## Supplied material
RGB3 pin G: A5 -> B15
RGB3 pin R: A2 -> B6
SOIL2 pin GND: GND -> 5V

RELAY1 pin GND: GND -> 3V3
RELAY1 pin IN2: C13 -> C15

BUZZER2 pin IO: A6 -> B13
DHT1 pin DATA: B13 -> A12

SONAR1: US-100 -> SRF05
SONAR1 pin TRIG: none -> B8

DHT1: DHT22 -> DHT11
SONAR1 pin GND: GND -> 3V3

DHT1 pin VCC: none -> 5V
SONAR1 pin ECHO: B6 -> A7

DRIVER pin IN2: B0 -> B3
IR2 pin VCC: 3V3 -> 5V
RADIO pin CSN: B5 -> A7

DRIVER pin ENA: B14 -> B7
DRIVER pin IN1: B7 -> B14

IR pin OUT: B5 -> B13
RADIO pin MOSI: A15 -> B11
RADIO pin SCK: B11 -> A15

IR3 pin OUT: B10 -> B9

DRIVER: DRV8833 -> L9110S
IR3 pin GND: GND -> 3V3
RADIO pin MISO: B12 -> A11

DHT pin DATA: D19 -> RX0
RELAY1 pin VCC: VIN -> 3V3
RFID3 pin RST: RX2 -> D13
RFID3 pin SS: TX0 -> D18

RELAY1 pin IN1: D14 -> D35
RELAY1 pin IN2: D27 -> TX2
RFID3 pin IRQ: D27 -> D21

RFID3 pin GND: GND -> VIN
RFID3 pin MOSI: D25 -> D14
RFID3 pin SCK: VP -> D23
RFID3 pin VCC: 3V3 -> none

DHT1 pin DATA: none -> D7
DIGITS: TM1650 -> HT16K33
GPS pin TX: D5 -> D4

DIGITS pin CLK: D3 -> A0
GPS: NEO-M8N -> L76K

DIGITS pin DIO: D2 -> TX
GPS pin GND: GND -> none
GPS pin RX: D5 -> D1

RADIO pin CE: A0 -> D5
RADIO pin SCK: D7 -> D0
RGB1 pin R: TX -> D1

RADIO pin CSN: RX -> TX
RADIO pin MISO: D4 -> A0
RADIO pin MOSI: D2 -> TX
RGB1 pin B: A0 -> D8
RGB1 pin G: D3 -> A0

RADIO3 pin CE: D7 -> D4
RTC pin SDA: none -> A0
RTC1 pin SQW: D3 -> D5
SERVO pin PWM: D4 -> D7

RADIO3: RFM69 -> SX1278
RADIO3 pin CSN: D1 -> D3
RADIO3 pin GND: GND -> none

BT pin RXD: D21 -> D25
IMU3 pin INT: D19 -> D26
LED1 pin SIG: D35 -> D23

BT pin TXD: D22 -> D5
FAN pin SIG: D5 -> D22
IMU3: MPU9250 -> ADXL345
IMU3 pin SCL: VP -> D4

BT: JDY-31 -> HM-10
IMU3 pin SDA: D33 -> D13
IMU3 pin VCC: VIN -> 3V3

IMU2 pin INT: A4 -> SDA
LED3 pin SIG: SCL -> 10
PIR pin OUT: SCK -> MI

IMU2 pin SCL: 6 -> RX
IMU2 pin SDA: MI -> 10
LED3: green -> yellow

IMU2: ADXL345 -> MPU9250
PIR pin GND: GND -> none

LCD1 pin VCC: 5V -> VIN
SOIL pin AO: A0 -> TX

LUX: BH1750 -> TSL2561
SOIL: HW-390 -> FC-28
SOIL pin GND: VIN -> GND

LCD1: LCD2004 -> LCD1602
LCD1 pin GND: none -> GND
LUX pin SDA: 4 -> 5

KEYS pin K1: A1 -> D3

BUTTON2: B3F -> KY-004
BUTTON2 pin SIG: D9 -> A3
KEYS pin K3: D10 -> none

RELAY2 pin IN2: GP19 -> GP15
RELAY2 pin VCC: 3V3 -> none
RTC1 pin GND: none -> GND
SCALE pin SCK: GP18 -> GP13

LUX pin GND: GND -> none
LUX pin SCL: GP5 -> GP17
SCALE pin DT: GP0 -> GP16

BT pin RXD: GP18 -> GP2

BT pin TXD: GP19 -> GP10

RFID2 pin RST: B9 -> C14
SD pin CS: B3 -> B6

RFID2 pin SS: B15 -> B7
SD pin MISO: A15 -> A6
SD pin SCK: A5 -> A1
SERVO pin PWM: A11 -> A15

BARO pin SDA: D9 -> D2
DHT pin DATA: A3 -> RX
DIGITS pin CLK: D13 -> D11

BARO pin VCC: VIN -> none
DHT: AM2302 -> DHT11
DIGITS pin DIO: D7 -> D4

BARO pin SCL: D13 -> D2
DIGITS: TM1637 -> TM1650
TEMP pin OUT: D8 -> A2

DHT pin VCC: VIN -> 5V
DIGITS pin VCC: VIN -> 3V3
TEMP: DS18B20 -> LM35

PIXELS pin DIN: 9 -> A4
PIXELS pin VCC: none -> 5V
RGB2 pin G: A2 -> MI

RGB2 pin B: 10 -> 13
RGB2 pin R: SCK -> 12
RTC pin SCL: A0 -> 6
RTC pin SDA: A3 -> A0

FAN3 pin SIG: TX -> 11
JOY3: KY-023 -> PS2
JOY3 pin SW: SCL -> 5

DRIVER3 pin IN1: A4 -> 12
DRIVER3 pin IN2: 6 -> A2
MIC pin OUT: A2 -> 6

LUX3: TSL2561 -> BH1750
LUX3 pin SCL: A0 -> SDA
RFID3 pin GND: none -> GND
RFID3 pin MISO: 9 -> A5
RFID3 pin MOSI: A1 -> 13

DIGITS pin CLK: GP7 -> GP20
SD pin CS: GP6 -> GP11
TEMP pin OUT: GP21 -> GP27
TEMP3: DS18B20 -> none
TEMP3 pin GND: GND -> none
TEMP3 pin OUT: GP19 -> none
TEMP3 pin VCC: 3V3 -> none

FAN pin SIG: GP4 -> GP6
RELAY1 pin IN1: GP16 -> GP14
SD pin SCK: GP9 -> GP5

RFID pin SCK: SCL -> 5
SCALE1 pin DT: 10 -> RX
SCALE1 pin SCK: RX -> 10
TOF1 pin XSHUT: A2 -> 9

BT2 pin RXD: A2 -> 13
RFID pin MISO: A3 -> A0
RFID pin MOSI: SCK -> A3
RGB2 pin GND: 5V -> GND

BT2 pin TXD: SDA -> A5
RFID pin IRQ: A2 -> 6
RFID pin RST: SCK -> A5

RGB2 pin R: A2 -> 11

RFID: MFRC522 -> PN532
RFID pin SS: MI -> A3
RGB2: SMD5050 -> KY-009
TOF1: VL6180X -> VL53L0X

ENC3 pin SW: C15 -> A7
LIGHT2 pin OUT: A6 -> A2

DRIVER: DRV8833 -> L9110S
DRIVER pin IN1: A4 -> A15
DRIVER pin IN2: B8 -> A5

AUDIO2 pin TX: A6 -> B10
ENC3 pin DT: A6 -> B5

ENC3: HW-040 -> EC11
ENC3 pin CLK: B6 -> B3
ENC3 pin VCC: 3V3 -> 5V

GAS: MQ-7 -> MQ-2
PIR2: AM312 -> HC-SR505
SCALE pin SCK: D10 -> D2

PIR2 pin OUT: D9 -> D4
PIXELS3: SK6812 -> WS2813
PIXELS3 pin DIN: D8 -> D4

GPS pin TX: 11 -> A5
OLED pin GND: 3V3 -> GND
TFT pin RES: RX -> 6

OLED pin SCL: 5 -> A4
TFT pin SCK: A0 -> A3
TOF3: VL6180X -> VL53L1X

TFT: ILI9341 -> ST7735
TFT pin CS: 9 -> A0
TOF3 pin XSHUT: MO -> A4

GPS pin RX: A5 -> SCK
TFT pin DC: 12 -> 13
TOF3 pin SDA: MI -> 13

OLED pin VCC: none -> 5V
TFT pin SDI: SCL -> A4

## Work to complete
Reproduce exactly the lines above from the line with "RADIO pin MISO: D4 -> A0" to the line with "LED1 pin SIG: D35 -> D23", including both, and add nothing.

## Response to this exercise
RADIO pin MISO: D4 -> A0
RADIO pin MOSI: D2 -> TX
RGB1 pin B: A0 -> D8
RGB1 pin G: D3 -> A0

RADIO3 pin CE: D7 -> D4
RTC pin SDA: none -> A0
RTC1 pin SQW: D3 -> D5
SERVO pin PWM: D4 -> D7

RADIO3: RFM69 -> SX1278
RADIO3 pin CSN: D1 -> D3
RADIO3 pin GND: GND -> none

BT pin RXD: D21 -> D25
IMU3 pin INT: D19 -> D26
LED1 pin SIG: D35 -> D23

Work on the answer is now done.